YOUR GOAL ::
Each line from the one containing "JP1 pin 1: DGND -> +9V" through the end of the data is to be written out exactly, and nothing more.
::: PROVIDED RECORDS
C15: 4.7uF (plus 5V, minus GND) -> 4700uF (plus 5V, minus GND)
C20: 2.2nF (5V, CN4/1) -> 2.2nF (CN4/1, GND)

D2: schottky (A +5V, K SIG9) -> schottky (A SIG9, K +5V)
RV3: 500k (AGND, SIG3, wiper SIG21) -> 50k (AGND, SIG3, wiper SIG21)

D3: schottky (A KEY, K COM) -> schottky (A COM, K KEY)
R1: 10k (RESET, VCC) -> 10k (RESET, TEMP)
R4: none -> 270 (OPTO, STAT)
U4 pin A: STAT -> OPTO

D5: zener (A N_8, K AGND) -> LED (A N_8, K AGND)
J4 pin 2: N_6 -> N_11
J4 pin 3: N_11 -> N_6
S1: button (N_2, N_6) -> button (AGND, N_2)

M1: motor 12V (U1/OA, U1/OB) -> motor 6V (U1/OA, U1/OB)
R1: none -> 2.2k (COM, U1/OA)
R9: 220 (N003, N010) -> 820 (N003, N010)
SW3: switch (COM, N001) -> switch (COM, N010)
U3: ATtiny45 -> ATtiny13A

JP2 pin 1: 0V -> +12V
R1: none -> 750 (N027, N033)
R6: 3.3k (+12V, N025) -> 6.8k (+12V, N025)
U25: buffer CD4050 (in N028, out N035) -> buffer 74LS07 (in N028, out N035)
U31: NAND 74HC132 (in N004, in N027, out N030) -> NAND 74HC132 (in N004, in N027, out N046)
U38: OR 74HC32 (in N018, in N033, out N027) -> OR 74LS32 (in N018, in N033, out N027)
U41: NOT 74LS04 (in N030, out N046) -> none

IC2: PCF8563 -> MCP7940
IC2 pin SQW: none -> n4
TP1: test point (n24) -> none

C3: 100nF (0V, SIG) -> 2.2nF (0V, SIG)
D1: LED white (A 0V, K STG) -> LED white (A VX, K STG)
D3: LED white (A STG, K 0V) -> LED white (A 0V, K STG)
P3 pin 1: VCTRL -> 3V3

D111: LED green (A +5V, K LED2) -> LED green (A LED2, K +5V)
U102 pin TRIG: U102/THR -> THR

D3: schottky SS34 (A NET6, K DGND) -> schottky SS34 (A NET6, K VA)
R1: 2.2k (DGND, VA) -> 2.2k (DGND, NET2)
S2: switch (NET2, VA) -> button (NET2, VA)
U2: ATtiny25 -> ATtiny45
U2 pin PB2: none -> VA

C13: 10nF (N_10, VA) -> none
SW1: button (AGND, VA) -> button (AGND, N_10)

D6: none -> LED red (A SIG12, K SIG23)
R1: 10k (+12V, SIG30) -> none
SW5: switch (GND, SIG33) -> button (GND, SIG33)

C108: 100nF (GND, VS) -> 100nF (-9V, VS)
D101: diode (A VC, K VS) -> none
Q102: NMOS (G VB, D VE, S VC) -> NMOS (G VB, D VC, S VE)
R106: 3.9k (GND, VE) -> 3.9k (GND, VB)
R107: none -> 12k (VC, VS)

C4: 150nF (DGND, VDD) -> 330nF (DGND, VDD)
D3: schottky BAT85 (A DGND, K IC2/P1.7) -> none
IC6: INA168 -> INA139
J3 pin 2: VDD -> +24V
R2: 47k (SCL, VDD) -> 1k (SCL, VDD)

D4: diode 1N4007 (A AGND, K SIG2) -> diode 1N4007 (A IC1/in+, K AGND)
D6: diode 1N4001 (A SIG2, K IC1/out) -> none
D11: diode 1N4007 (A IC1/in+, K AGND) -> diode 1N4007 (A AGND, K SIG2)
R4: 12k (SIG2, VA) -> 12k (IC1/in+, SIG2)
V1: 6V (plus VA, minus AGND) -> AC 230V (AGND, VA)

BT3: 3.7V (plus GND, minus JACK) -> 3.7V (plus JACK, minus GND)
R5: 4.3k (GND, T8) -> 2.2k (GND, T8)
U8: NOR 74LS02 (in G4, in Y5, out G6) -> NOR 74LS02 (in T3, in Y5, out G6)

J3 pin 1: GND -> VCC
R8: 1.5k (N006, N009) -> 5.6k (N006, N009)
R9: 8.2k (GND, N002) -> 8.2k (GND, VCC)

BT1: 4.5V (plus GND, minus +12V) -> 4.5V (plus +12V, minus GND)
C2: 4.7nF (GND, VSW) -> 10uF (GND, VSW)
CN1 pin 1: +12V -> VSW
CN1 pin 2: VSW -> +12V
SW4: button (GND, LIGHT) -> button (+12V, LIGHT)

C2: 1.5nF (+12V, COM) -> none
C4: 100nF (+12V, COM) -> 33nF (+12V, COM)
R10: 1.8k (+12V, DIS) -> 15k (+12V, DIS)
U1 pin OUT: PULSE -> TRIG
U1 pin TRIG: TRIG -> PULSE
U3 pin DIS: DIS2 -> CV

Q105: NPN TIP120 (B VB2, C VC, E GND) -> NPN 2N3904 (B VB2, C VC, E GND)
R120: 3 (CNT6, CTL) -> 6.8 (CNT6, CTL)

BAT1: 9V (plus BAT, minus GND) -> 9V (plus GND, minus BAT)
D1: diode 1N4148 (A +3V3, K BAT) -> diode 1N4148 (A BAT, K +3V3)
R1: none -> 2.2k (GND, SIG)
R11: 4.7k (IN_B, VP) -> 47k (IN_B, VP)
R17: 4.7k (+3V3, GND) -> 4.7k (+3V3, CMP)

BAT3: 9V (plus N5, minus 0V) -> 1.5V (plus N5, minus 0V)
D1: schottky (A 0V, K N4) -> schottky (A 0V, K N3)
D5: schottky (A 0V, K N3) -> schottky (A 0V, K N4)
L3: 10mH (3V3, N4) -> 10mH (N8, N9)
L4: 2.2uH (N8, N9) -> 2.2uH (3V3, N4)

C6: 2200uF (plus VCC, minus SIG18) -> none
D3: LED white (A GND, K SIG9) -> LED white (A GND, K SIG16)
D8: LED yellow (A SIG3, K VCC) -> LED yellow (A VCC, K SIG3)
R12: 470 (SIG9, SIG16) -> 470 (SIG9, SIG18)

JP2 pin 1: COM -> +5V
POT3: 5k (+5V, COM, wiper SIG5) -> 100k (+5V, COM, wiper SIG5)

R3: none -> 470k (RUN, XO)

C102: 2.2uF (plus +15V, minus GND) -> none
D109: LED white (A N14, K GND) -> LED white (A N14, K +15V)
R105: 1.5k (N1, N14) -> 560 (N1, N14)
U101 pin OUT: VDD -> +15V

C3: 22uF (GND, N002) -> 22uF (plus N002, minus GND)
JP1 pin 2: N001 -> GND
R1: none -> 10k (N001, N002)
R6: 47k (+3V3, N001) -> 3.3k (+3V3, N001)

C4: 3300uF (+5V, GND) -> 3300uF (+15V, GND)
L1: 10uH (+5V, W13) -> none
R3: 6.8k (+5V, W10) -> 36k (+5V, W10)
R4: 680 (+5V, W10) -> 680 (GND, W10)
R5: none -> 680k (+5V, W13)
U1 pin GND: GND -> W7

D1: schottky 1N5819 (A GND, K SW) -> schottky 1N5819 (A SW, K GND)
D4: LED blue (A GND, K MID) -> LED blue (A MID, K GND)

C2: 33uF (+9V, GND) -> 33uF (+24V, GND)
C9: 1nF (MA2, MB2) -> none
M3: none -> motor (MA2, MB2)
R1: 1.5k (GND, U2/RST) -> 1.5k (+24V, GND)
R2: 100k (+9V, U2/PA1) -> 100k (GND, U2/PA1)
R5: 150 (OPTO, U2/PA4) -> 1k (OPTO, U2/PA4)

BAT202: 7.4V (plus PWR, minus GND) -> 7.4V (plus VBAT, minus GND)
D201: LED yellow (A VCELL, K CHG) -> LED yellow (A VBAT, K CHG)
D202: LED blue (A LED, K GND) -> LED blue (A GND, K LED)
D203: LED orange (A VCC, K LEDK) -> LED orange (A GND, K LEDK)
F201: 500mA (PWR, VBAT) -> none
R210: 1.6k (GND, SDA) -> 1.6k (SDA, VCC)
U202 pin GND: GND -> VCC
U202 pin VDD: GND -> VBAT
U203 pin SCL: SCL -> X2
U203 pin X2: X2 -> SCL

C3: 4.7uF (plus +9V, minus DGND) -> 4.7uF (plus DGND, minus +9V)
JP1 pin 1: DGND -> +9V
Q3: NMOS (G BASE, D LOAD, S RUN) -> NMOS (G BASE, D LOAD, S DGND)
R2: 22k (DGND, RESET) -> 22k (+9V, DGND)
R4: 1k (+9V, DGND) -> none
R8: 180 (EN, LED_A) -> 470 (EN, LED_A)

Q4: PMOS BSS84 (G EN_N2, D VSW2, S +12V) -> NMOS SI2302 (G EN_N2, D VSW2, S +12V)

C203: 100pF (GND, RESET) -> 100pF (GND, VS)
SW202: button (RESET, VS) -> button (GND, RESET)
::::::
WORKED SOLUTION ::
JP1 pin 1: DGND -> +9V
Q3: NMOS (G BASE, D LOAD, S RUN) -> NMOS (G BASE, D LOAD, S DGND)
R2: 22k (DGND, RESET) -> 22k (+9V, DGND)
R4: 1k (+9V, DGND) -> none
R8: 180 (EN, LED_A) -> 470 (EN, LED_A)

Q4: PMOS BSS84 (G EN_N2, D VSW2, S +12V) -> NMOS SI2302 (G EN_N2, D VSW2, S +12V)

C203: 100pF (GND, RESET) -> 100pF (GND, VS)
SW202: button (RESET, VS) -> button (GND, RESET)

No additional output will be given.